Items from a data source
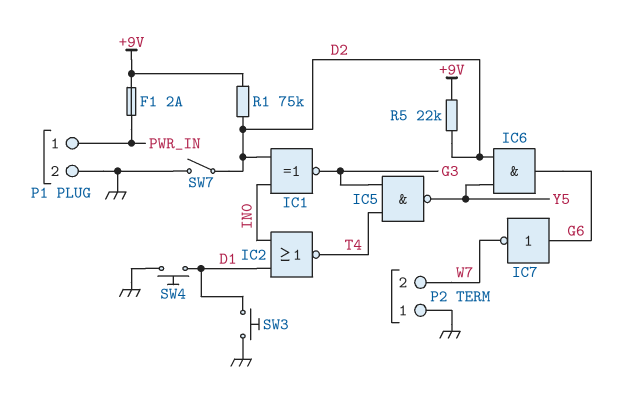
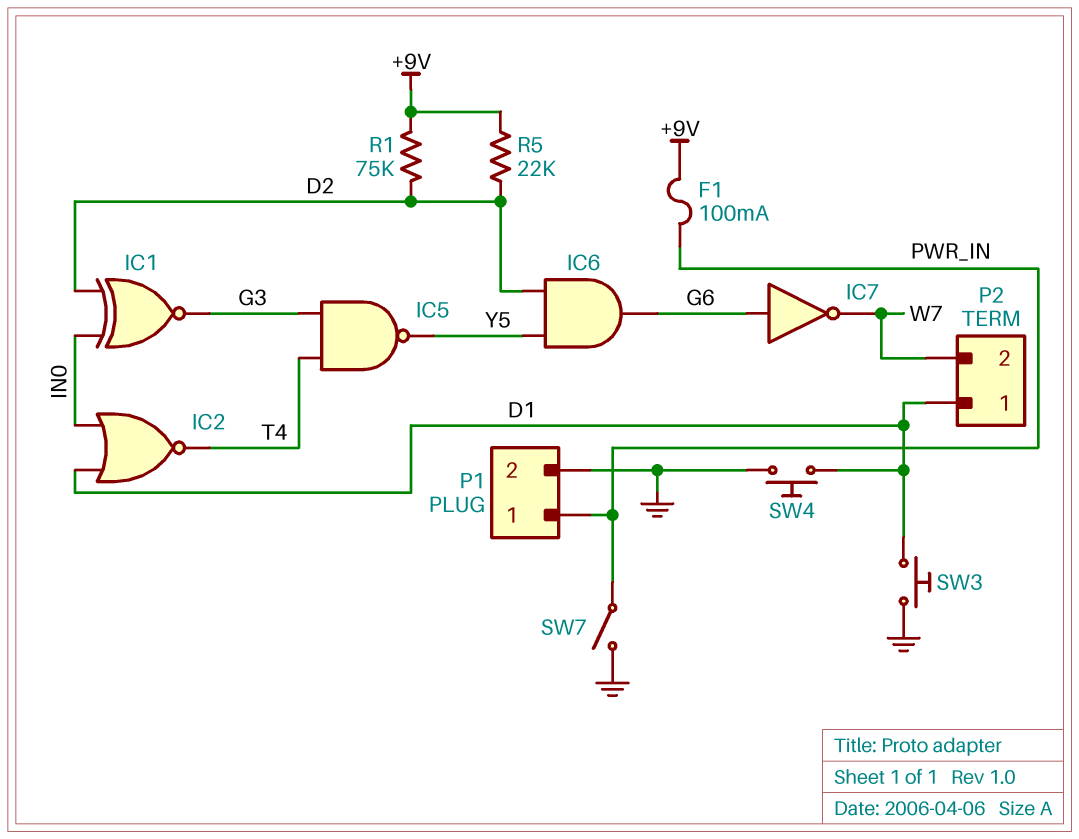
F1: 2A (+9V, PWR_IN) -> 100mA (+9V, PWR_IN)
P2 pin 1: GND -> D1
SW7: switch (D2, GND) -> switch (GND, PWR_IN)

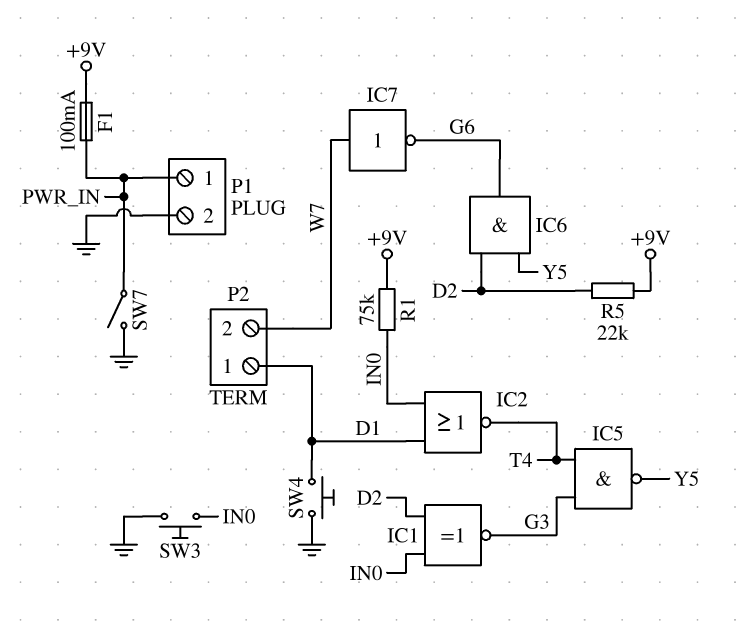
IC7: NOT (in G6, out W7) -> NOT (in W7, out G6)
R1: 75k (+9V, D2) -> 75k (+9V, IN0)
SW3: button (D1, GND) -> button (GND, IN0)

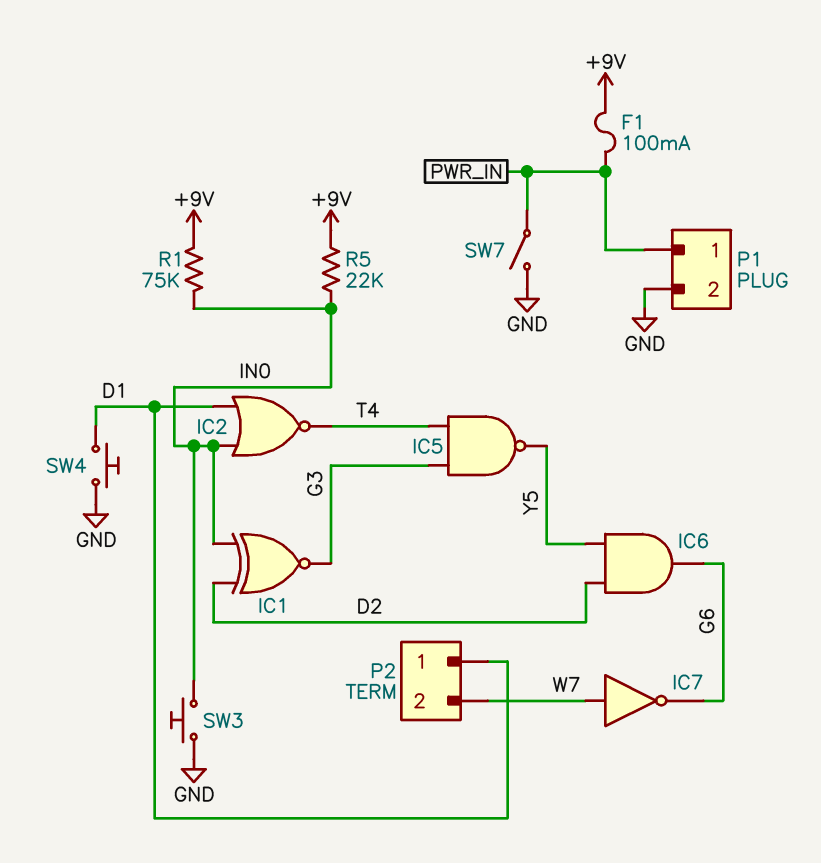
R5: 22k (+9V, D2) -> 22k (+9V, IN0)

--

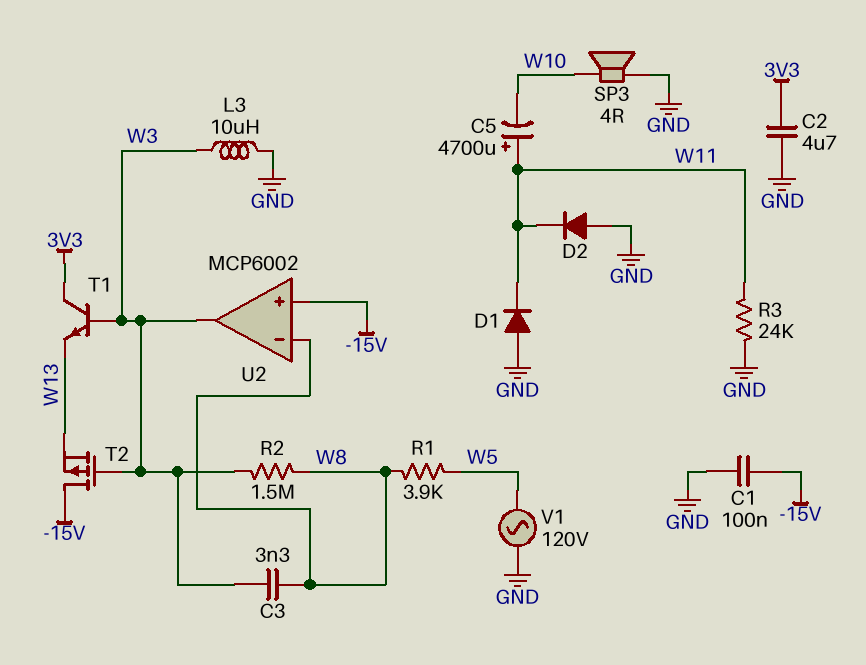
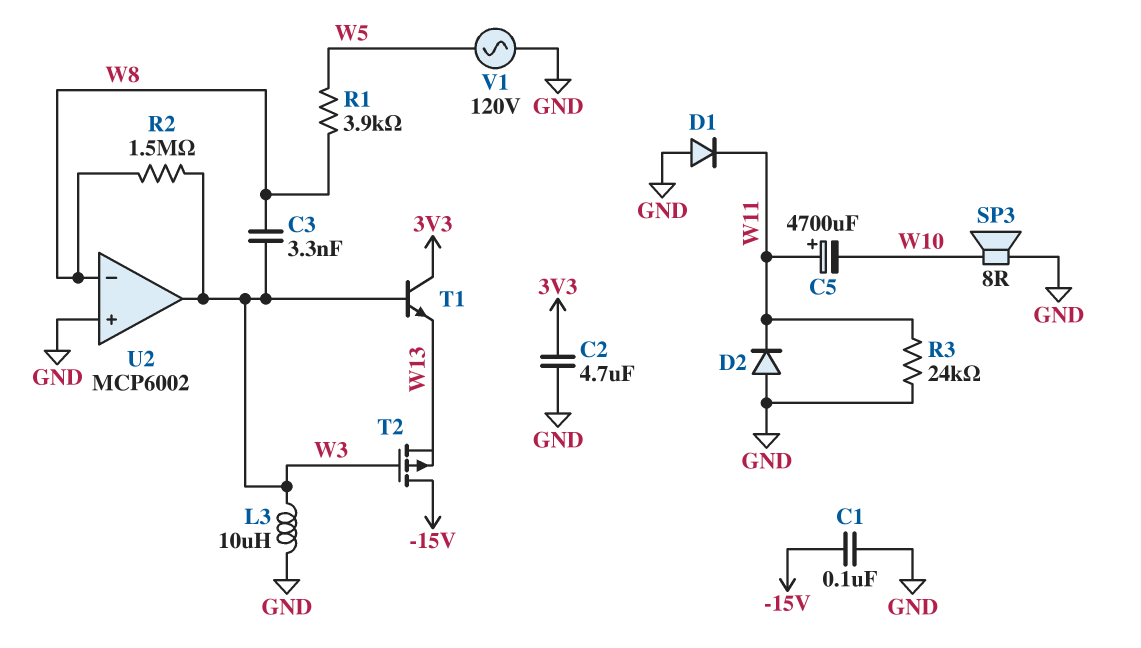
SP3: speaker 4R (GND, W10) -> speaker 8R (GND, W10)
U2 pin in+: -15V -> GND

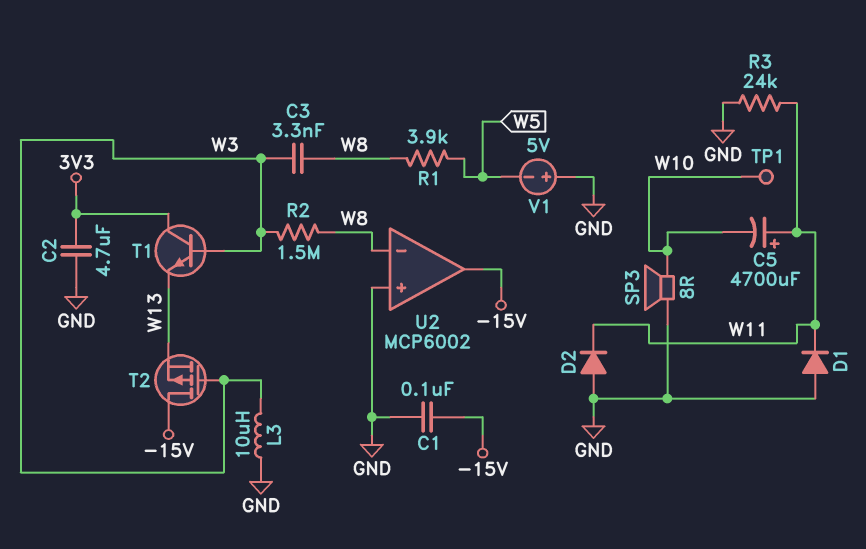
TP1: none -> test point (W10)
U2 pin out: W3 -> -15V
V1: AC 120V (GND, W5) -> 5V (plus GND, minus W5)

◆ **Your instructions**: Using the data above, set down each line from the line with "F1: 2A (+9V, PWR_IN) -> 100mA (+9V, PWR_IN)" to the line with "R5: 22k (+9V, D2) -> 22k (+9V, IN0)" exactly, both ends included, and leave the pictures behind. Nothing else belongs.

◆ **Output of the exercise**:
F1: 2A (+9V, PWR_IN) -> 100mA (+9V, PWR_IN)
P2 pin 1: GND -> D1
SW7: switch (D2, GND) -> switch (GND, PWR_IN)

IC7: NOT (in G6, out W7) -> NOT (in W7, out G6)
R1: 75k (+9V, D2) -> 75k (+9V, IN0)
SW3: button (D1, GND) -> button (GND, IN0)

R5: 22k (+9V, D2) -> 22k (+9V, IN0)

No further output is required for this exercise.